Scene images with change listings
● ● ● ● ●
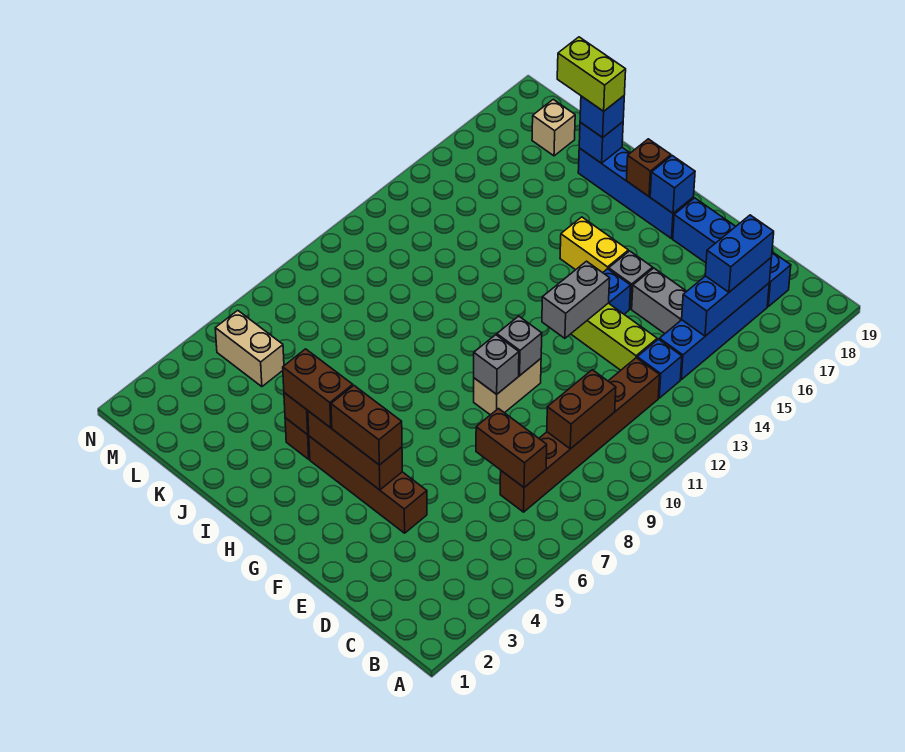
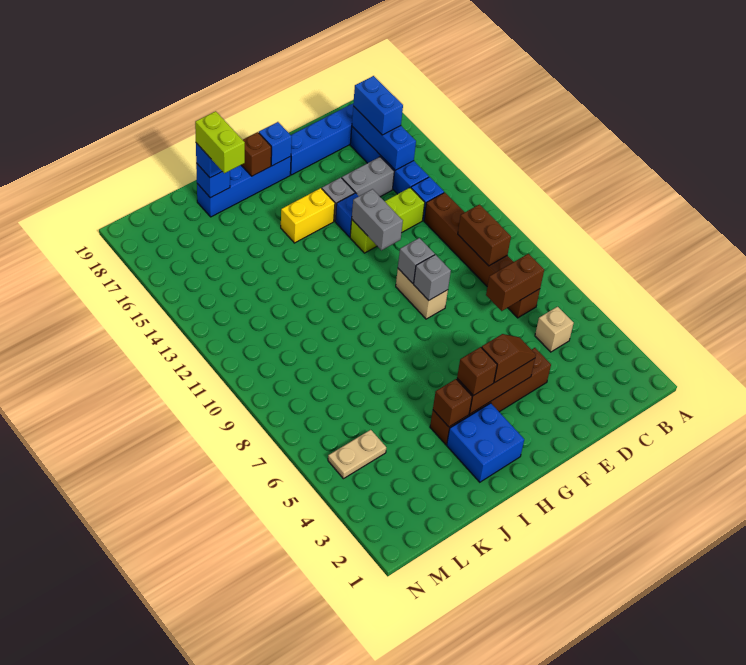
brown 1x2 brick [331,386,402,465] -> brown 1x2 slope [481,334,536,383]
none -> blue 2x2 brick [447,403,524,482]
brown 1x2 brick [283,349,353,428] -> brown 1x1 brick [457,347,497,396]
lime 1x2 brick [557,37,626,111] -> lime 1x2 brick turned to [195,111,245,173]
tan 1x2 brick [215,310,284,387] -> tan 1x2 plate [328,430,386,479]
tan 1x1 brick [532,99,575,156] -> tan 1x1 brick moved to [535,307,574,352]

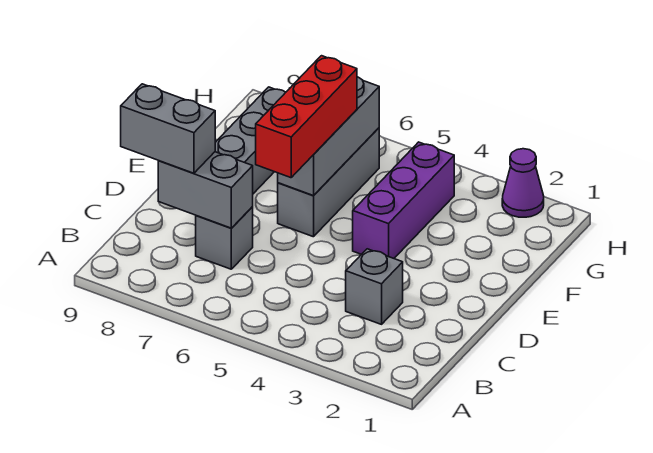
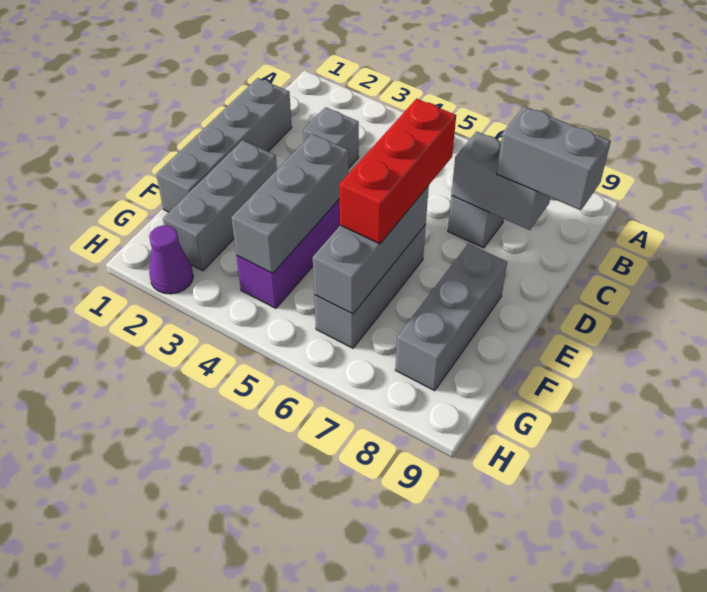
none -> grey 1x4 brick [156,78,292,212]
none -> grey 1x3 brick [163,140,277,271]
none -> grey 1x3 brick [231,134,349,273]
● ● ● ● ●
THE TASK
Whenever a line above holds the word "brown", include it in your count, and report nothing but that count.

SOLUTION TO THIS PROBLEM
2